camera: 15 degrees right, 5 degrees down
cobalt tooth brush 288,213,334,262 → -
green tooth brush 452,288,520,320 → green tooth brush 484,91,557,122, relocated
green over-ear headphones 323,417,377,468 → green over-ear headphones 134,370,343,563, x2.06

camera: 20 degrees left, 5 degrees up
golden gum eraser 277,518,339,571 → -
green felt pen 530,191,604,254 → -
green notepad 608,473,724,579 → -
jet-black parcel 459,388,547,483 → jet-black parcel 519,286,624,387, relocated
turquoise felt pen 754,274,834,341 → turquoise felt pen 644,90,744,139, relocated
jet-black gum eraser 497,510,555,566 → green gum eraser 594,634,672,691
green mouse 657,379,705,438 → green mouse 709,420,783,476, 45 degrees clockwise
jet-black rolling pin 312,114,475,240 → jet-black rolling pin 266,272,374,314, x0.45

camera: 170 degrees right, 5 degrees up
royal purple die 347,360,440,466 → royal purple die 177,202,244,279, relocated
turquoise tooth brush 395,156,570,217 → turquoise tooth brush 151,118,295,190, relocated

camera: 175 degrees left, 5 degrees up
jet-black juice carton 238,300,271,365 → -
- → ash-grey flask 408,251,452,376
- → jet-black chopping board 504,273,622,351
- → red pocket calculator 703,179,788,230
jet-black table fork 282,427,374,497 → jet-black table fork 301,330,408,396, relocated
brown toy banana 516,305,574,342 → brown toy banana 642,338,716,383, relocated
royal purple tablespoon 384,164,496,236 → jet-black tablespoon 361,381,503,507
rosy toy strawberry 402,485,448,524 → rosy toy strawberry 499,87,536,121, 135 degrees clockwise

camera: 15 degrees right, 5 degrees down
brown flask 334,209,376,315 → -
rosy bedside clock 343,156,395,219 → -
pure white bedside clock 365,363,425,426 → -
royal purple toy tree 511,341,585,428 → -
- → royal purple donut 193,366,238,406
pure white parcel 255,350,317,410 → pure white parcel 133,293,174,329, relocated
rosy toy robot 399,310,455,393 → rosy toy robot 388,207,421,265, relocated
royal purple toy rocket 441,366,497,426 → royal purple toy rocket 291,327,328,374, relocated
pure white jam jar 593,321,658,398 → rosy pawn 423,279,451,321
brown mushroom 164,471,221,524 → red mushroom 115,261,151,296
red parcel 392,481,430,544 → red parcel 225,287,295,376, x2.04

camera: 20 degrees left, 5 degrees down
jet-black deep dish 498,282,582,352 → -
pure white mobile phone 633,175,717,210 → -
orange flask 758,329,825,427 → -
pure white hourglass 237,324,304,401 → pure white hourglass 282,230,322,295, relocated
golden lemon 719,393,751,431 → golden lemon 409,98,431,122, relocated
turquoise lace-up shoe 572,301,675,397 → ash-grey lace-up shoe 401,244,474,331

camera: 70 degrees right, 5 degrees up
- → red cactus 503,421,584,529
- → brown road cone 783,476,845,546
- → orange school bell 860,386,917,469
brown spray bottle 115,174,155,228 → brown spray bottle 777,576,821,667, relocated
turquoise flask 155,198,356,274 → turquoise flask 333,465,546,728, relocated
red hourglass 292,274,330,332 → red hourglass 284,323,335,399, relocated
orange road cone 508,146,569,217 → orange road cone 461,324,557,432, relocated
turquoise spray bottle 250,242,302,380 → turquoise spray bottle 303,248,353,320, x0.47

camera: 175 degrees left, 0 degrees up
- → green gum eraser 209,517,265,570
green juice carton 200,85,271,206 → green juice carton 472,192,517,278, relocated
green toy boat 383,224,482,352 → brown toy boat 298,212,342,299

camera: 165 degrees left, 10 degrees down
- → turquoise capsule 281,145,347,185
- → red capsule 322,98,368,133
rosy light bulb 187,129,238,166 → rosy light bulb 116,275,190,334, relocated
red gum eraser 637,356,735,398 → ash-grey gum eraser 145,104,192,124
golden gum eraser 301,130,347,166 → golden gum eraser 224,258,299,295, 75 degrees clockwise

Exercise »
Everything in the data must be repeated exactly; leave no line out.

Task result »
camera: 15 degrees right, 5 degrees down
cobalt tooth brush 288,213,334,262 → -
green tooth brush 452,288,520,320 → green tooth brush 484,91,557,122, relocated
green over-ear headphones 323,417,377,468 → green over-ear headphones 134,370,343,563, x2.06

camera: 20 degrees left, 5 degrees up
golden gum eraser 277,518,339,571 → -
green felt pen 530,191,604,254 → -
green notepad 608,473,724,579 → -
jet-black parcel 459,388,547,483 → jet-black parcel 519,286,624,387, relocated
turquoise felt pen 754,274,834,341 → turquoise felt pen 644,90,744,139, relocated
jet-black gum eraser 497,510,555,566 → green gum eraser 594,634,672,691
green mouse 657,379,705,438 → green mouse 709,420,783,476, 45 degrees clockwise
jet-black rolling pin 312,114,475,240 → jet-black rolling pin 266,272,374,314, x0.45

camera: 170 degrees right, 5 degrees up
royal purple die 347,360,440,466 → royal purple die 177,202,244,279, relocated
turquoise tooth brush 395,156,570,217 → turquoise tooth brush 151,118,295,190, relocated

camera: 175 degrees left, 5 degrees up
jet-black juice carton 238,300,271,365 → -
- → ash-grey flask 408,251,452,376
- → jet-black chopping board 504,273,622,351
- → red pocket calculator 703,179,788,230
jet-black table fork 282,427,374,497 → jet-black table fork 301,330,408,396, relocated
brown toy banana 516,305,574,342 → brown toy banana 642,338,716,383, relocated
royal purple tablespoon 384,164,496,236 → jet-black tablespoon 361,381,503,507
rosy toy strawberry 402,485,448,524 → rosy toy strawberry 499,87,536,121, 135 degrees clockwise

camera: 15 degrees right, 5 degrees down
brown flask 334,209,376,315 → -
rosy bedside clock 343,156,395,219 → -
pure white bedside clock 365,363,425,426 → -
royal purple toy tree 511,341,585,428 → -
- → royal purple donut 193,366,238,406
pure white parcel 255,350,317,410 → pure white parcel 133,293,174,329, relocated
rosy toy robot 399,310,455,393 → rosy toy robot 388,207,421,265, relocated
royal purple toy rocket 441,366,497,426 → royal purple toy rocket 291,327,328,374, relocated
pure white jam jar 593,321,658,398 → rosy pawn 423,279,451,321
brown mushroom 164,471,221,524 → red mushroom 115,261,151,296
red parcel 392,481,430,544 → red parcel 225,287,295,376, x2.04

camera: 20 degrees left, 5 degrees down
jet-black deep dish 498,282,582,352 → -
pure white mobile phone 633,175,717,210 → -
orange flask 758,329,825,427 → -
pure white hourglass 237,324,304,401 → pure white hourglass 282,230,322,295, relocated
golden lemon 719,393,751,431 → golden lemon 409,98,431,122, relocated
turquoise lace-up shoe 572,301,675,397 → ash-grey lace-up shoe 401,244,474,331

camera: 70 degrees right, 5 degrees up
- → red cactus 503,421,584,529
- → brown road cone 783,476,845,546
- → orange school bell 860,386,917,469
brown spray bottle 115,174,155,228 → brown spray bottle 777,576,821,667, relocated
turquoise flask 155,198,356,274 → turquoise flask 333,465,546,728, relocated
red hourglass 292,274,330,332 → red hourglass 284,323,335,399, relocated
orange road cone 508,146,569,217 → orange road cone 461,324,557,432, relocated
turquoise spray bottle 250,242,302,380 → turquoise spray bottle 303,248,353,320, x0.47

camera: 175 degrees left, 0 degrees up
- → green gum eraser 209,517,265,570
green juice carton 200,85,271,206 → green juice carton 472,192,517,278, relocated
green toy boat 383,224,482,352 → brown toy boat 298,212,342,299

camera: 165 degrees left, 10 degrees down
- → turquoise capsule 281,145,347,185
- → red capsule 322,98,368,133
rosy light bulb 187,129,238,166 → rosy light bulb 116,275,190,334, relocated
red gum eraser 637,356,735,398 → ash-grey gum eraser 145,104,192,124
golden gum eraser 301,130,347,166 → golden gum eraser 224,258,299,295, 75 degrees clockwise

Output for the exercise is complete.